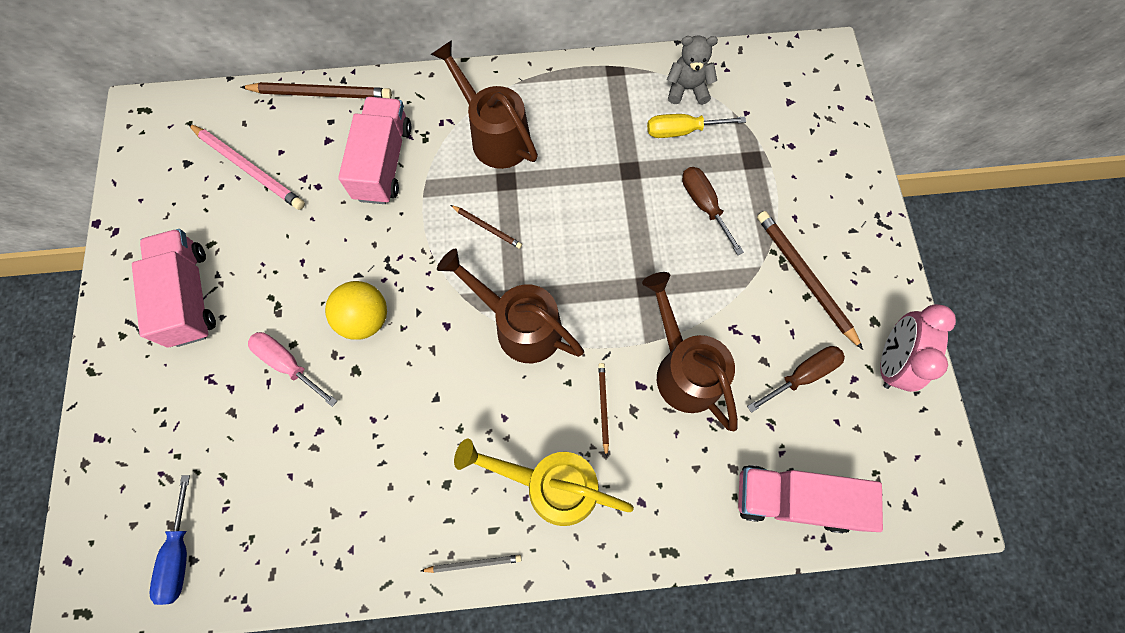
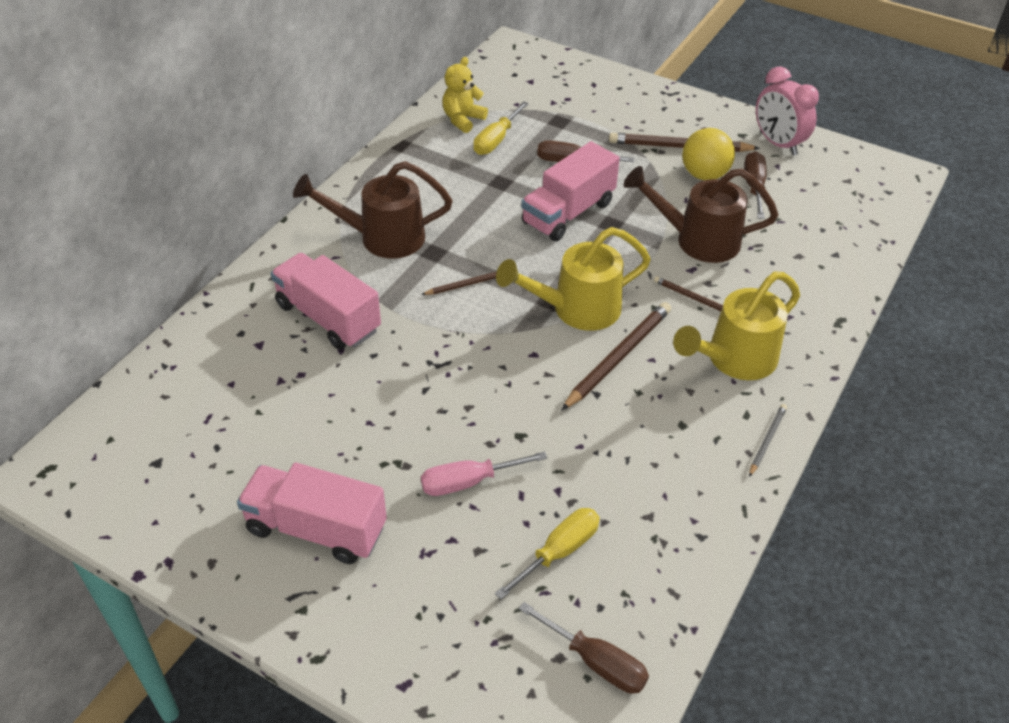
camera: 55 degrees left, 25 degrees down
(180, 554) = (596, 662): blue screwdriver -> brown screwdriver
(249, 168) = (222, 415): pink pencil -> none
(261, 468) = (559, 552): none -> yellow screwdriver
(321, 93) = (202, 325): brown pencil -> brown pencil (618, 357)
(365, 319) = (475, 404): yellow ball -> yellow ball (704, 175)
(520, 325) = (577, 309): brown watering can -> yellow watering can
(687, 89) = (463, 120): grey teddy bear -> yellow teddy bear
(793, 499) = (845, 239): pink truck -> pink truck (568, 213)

-.-.-

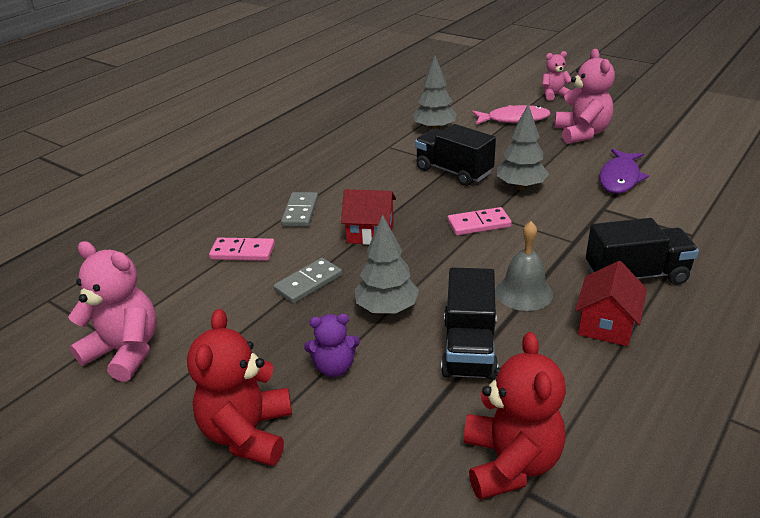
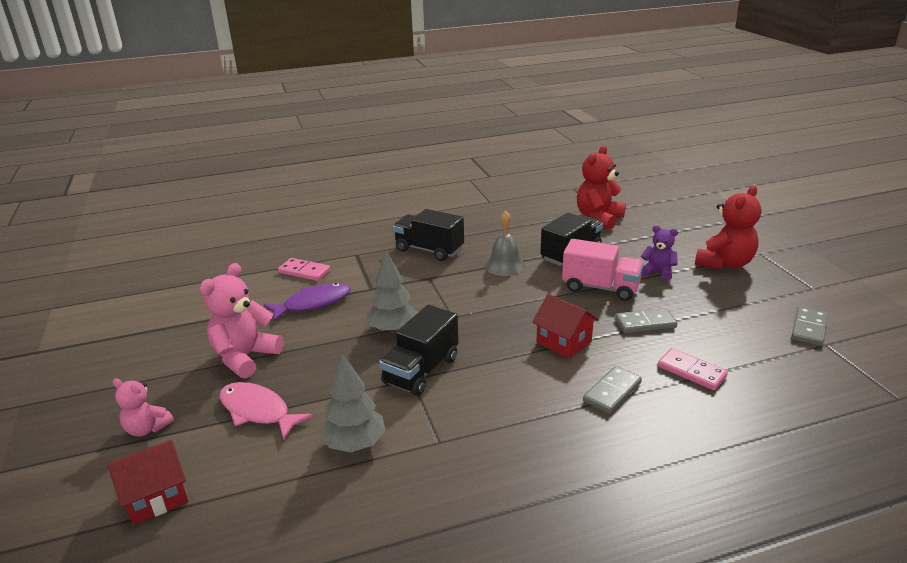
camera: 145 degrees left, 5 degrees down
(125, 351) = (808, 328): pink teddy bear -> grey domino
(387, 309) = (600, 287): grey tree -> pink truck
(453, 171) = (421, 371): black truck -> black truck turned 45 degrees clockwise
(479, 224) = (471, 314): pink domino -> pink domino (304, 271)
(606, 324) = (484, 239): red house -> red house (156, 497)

-.-.-

*Exercise aim*
Can you repeat, word for word, every line above from the one containing "camera: 55 degrees left, 25 degrees down" down to the one containing "(793, 499) = (845, 239): pink", including both?

*Answer to this task*
camera: 55 degrees left, 25 degrees down
(180, 554) = (596, 662): blue screwdriver -> brown screwdriver
(249, 168) = (222, 415): pink pencil -> none
(261, 468) = (559, 552): none -> yellow screwdriver
(321, 93) = (202, 325): brown pencil -> brown pencil (618, 357)
(365, 319) = (475, 404): yellow ball -> yellow ball (704, 175)
(520, 325) = (577, 309): brown watering can -> yellow watering can
(687, 89) = (463, 120): grey teddy bear -> yellow teddy bear
(793, 499) = (845, 239): pink truck -> pink truck (568, 213)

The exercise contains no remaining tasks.